What you should do: Restate all of the entries exactly, dropping any pictures they hold.

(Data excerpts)
· · ·
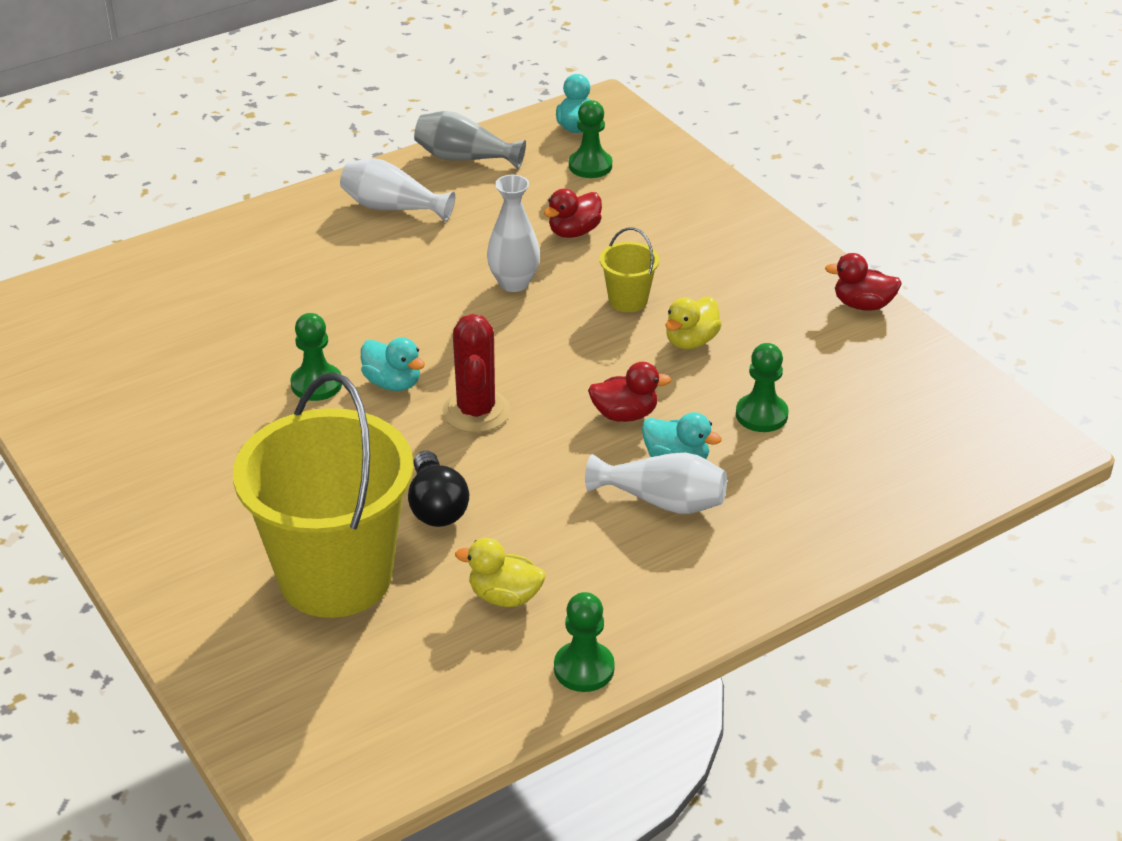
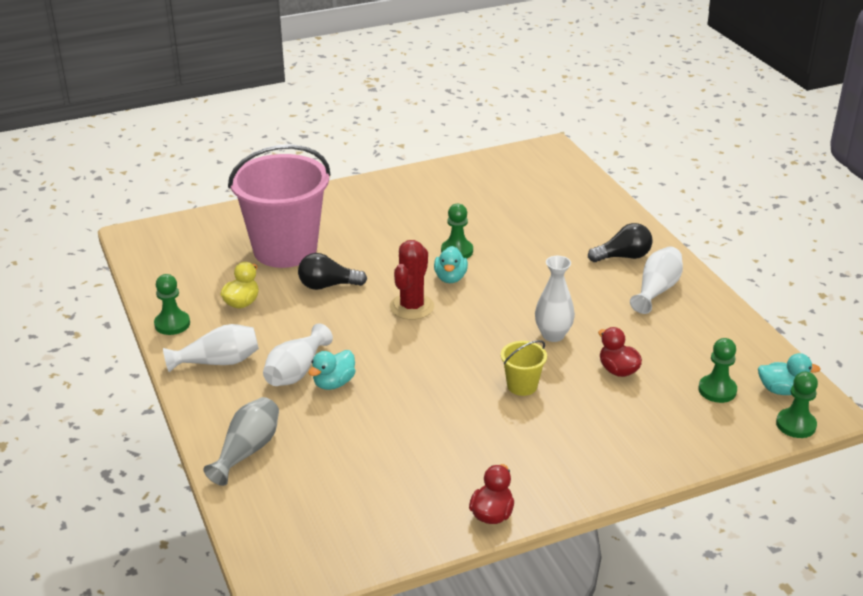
camera: 100 degrees right, 5 degrees down
yellow bucket [233,372,414,618] -> pink bucket [228,144,331,268]
turquoise duck [361,337,425,391] -> turquoise duck turned 45 degrees counterclockwise [434,246,468,283]
grey vase [414,111,526,169] -> grey vase moved to [203,397,279,486]
red cactus [442,314,510,433] -> red cactus turned 75 degrees counterclockwise [390,240,434,320]
red duck [588,362,672,422] -> none
yellow duck [666,297,722,349] -> none
green pawn [736,343,788,432] -> green pawn moved to [776,371,818,438]
none -> white vase [163,324,259,372]
none -> black light bulb [588,223,652,262]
· · ·
Output:
camera: 100 degrees right, 5 degrees down
yellow bucket [233,372,414,618] -> pink bucket [228,144,331,268]
turquoise duck [361,337,425,391] -> turquoise duck turned 45 degrees counterclockwise [434,246,468,283]
grey vase [414,111,526,169] -> grey vase moved to [203,397,279,486]
red cactus [442,314,510,433] -> red cactus turned 75 degrees counterclockwise [390,240,434,320]
red duck [588,362,672,422] -> none
yellow duck [666,297,722,349] -> none
green pawn [736,343,788,432] -> green pawn moved to [776,371,818,438]
none -> white vase [163,324,259,372]
none -> black light bulb [588,223,652,262]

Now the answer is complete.